(Before-and-after object listings)

* * * * *

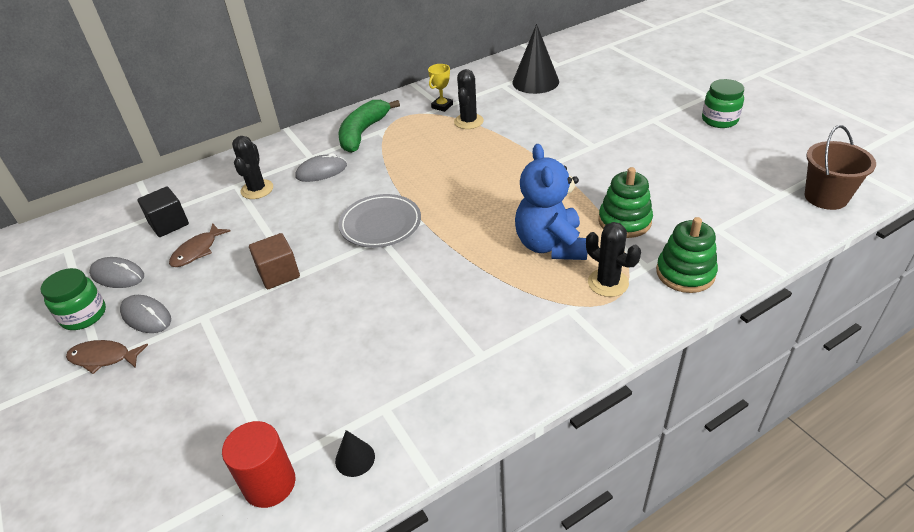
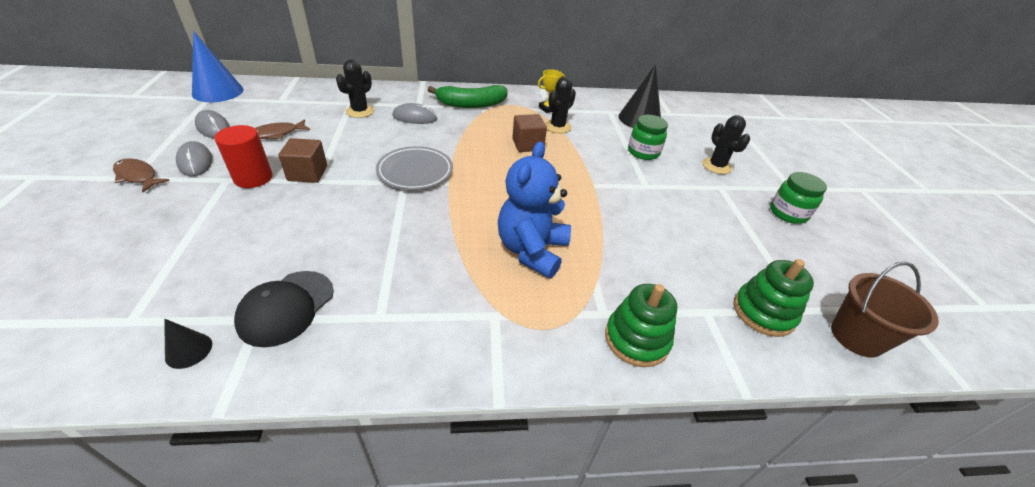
camera: 20 degrees right, 0 degrees up
green jar [40,268,106,330] -> green jar moved to [628,115,668,160]
black cube [137,187,189,237] -> none
red cylinder [222,421,296,508] -> red cylinder moved to [215,125,272,188]
green banana [338,100,400,153] -> green banana turned 150 degrees counterclockwise [428,85,508,108]
black cactus [586,222,641,297] -> black cactus moved to [703,115,750,174]
green stacking toy [598,167,653,238] -> green stacking toy moved to [734,259,814,337]
none -> blue cone [192,31,244,102]
none -> black cap [234,271,334,347]
none -> brown cube [512,114,547,152]

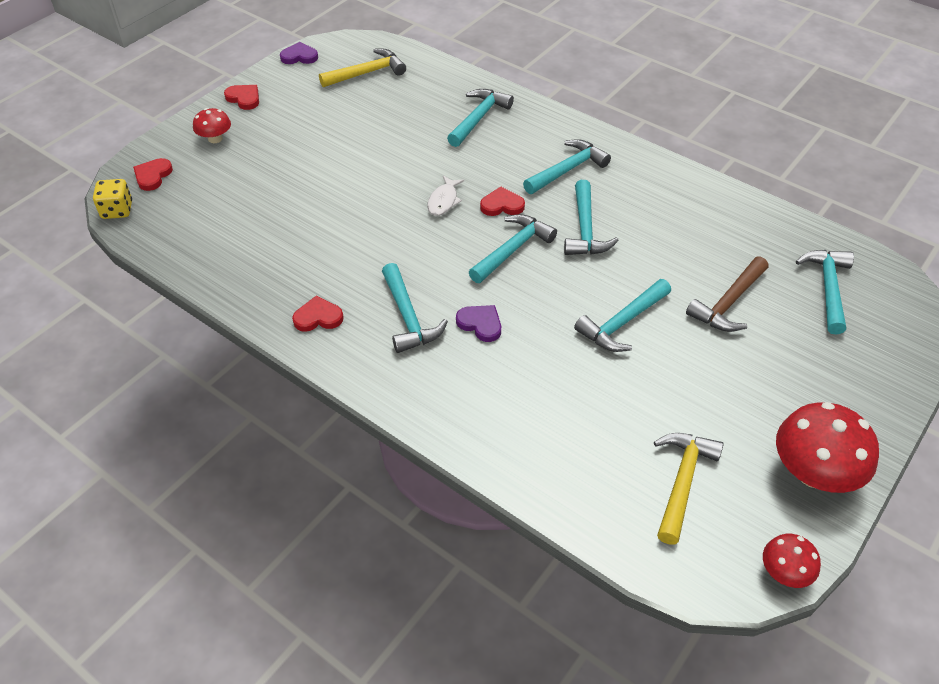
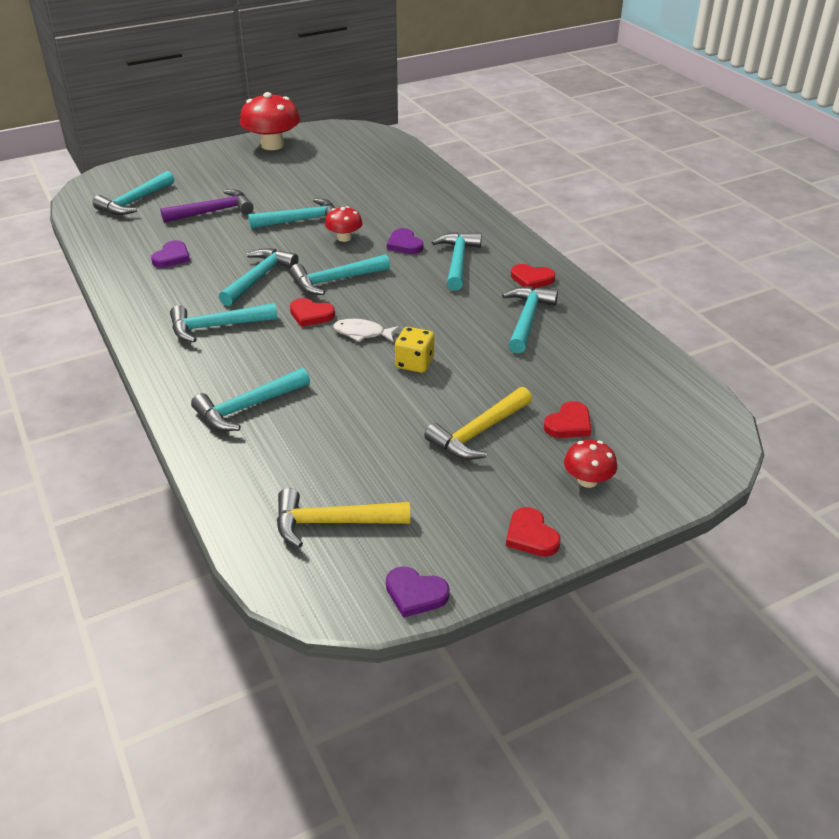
camera: 155 degrees left, 10 degrees down
yellow dice [93,179,132,219] -> yellow dice moved to [395,327,434,373]
red heart [133,158,173,191] -> red heart moved to [544,401,591,438]
white fish [427,176,464,216] -> white fish turned 120 degrees counterclockwise [333,319,399,342]
yellow hammer [654,433,724,545] -> yellow hammer moved to [424,387,532,460]
brown hammer [686,256,769,332] -> purple hammer [160,189,253,223]
red mushroom [763,534,821,588] -> red mushroom moved to [325,206,363,242]
none -> purple heart [151,240,190,268]
none -> turquoise hammer [502,286,558,353]

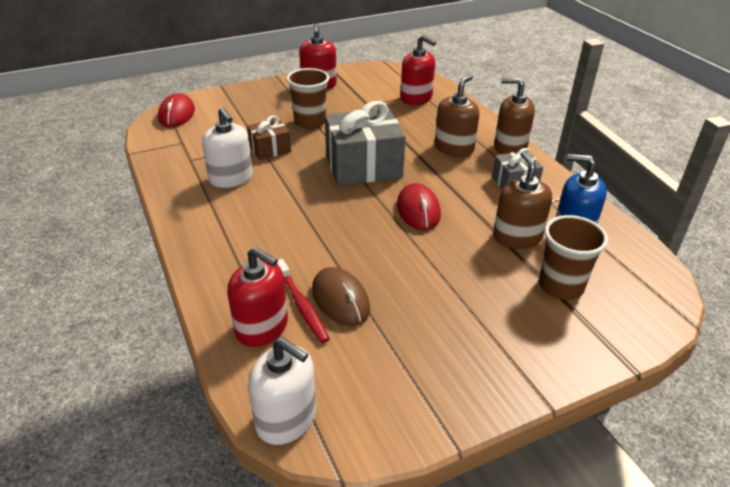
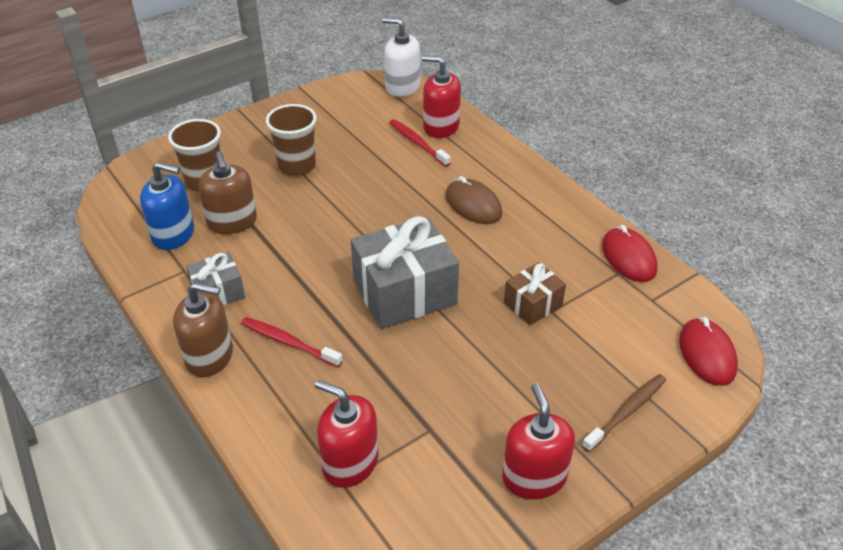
camera: 170 degrees right, 5 degrees up
white soap dispenser [202,107,253,188] -> none
brown cup [286,68,329,129] -> brown cup moved to [266,104,317,176]
brown mouse [312,267,370,326] -> brown mouse moved to [446,176,502,224]
red mouse [397,183,441,230] -> red mouse moved to [602,225,658,282]
brown soap dispenser [435,75,480,157] -> red toothbrush [241,317,343,367]
none -> brown toothbrush [582,374,666,452]

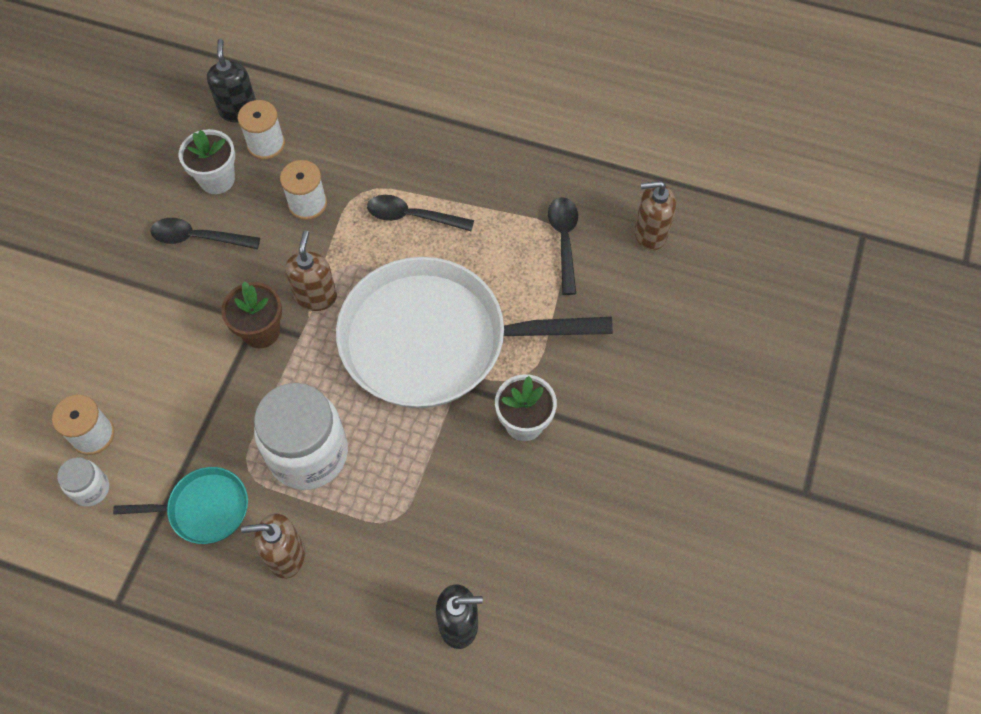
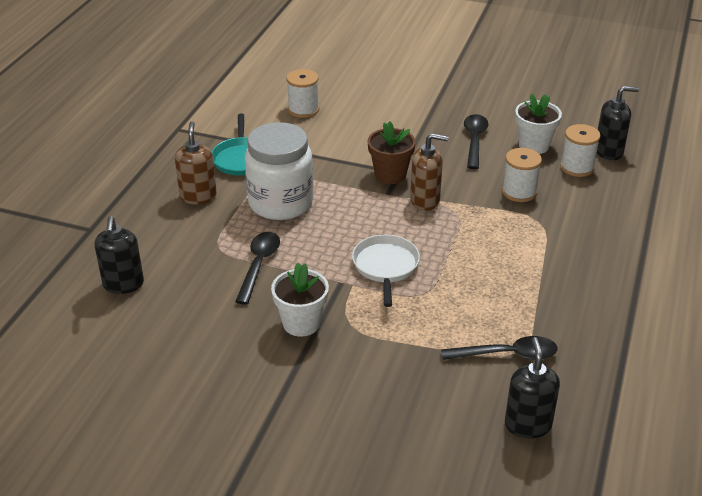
camera: 90 degrees right, 25 degrees down
white jar [57,457,109,506] -> none
white pan [336,257,613,408] -> white pan [352,235,420,307], size x0.45
black spoon [367,195,474,231] -> black spoon moved to [235,232,280,305]
brown soap dispenser [635,181,676,251] -> black soap dispenser [505,337,560,439]

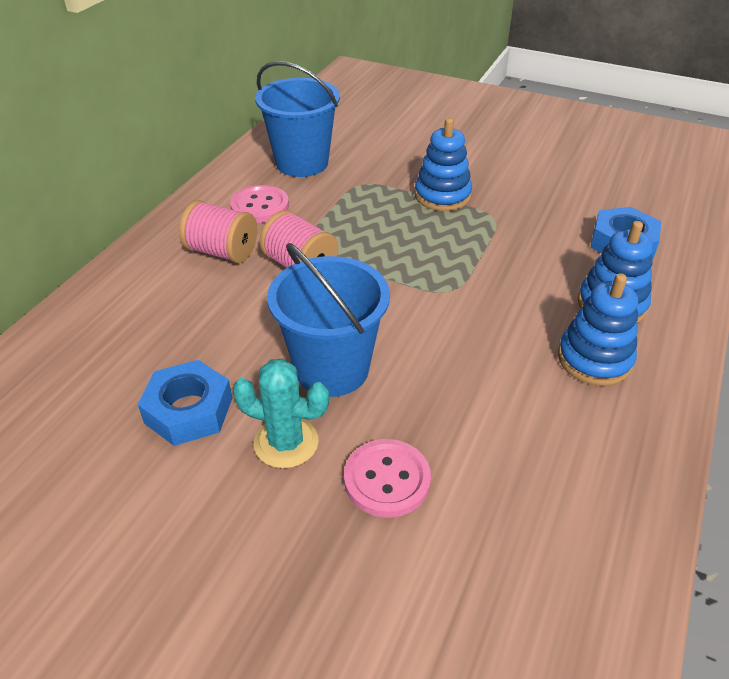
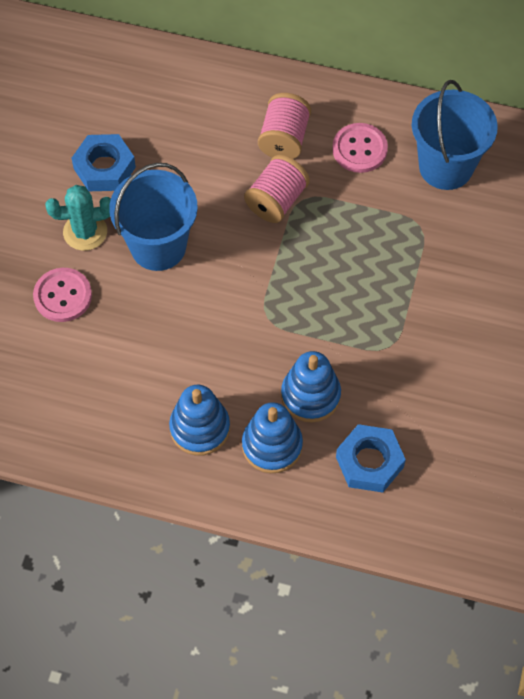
camera: 80 degrees right, 20 degrees up
turquoise cactus [233,359,329,468] -> turquoise cactus turned 75 degrees clockwise [45,185,111,251]
blue stacking toy [415,118,472,211] -> blue stacking toy moved to [281,351,341,422]

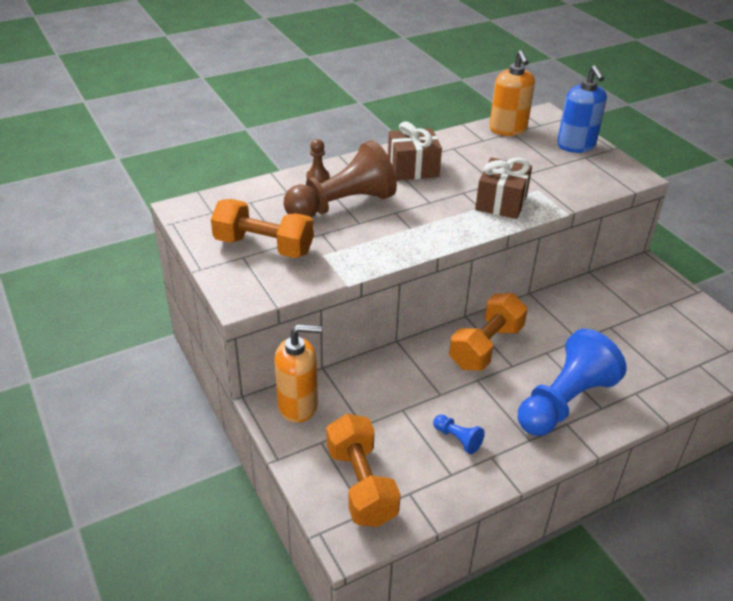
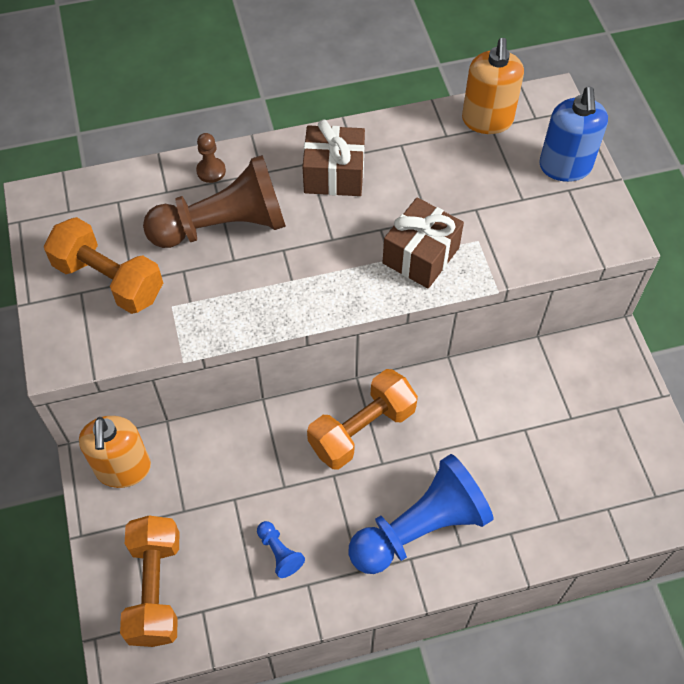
camera: 15 degrees right, 20 degrees up
orange soap dispenser [274,324,322,423] -> orange soap dispenser turned 75 degrees clockwise [79,416,151,488]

* * * * *

(What the task asks) Write the records out again in full, exactly, and skip every picture.

(Exercise response)
camera: 20 degrees right, 0 degrees up
green jar [40,268,106,330] -> green jar moved to [628,115,668,160]
black cube [137,187,189,237] -> none
red cylinder [222,421,296,508] -> red cylinder moved to [215,125,272,188]
green banana [338,100,400,153] -> green banana turned 150 degrees counterclockwise [428,85,508,108]
black cactus [586,222,641,297] -> black cactus moved to [703,115,750,174]
green stacking toy [598,167,653,238] -> green stacking toy moved to [734,259,814,337]
none -> blue cone [192,31,244,102]
none -> black cap [234,271,334,347]
none -> brown cube [512,114,547,152]

camera: 155 degrees left, 10 degrees down
yellow dice [93,179,132,219] -> yellow dice moved to [395,327,434,373]
red heart [133,158,173,191] -> red heart moved to [544,401,591,438]
white fish [427,176,464,216] -> white fish turned 120 degrees counterclockwise [333,319,399,342]
yellow hammer [654,433,724,545] -> yellow hammer moved to [424,387,532,460]
brown hammer [686,256,769,332] -> purple hammer [160,189,253,223]
red mushroom [763,534,821,588] -> red mushroom moved to [325,206,363,242]
none -> purple heart [151,240,190,268]
none -> turquoise hammer [502,286,558,353]

camera: 170 degrees right, 5 degrees up
white soap dispenser [202,107,253,188] -> none
brown cup [286,68,329,129] -> brown cup moved to [266,104,317,176]
brown mouse [312,267,370,326] -> brown mouse moved to [446,176,502,224]
red mouse [397,183,441,230] -> red mouse moved to [602,225,658,282]
brown soap dispenser [435,75,480,157] -> red toothbrush [241,317,343,367]
none -> brown toothbrush [582,374,666,452]

camera: 90 degrees right, 25 degrees down
white jar [57,457,109,506] -> none
white pan [336,257,613,408] -> white pan [352,235,420,307], size x0.45
black spoon [367,195,474,231] -> black spoon moved to [235,232,280,305]
brown soap dispenser [635,181,676,251] -> black soap dispenser [505,337,560,439]

camera: 80 degrees right, 20 degrees up
turquoise cactus [233,359,329,468] -> turquoise cactus turned 75 degrees clockwise [45,185,111,251]
blue stacking toy [415,118,472,211] -> blue stacking toy moved to [281,351,341,422]

camera: 15 degrees right, 20 degrees up
orange soap dispenser [274,324,322,423] -> orange soap dispenser turned 75 degrees clockwise [79,416,151,488]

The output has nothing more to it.